⟨

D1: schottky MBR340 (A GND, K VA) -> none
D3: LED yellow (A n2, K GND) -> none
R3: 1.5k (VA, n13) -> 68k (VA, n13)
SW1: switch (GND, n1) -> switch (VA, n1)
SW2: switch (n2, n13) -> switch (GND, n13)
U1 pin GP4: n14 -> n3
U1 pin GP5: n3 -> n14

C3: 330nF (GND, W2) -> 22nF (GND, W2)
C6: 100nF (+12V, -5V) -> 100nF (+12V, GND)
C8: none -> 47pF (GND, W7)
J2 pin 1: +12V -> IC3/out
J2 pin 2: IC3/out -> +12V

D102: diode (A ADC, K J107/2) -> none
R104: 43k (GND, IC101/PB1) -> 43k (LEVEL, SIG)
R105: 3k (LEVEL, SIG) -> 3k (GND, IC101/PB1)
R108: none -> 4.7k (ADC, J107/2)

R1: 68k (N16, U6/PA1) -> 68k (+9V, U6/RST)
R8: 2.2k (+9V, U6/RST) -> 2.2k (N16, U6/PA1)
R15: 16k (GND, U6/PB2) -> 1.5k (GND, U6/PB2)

⟩

Every line holding the string "LEVEL" should be copied here, so please find those lines in the data.

> _Result_
R104: 43k (GND, IC101/PB1) -> 43k (LEVEL, SIG)
R105: 3k (LEVEL, SIG) -> 3k (GND, IC101/PB1)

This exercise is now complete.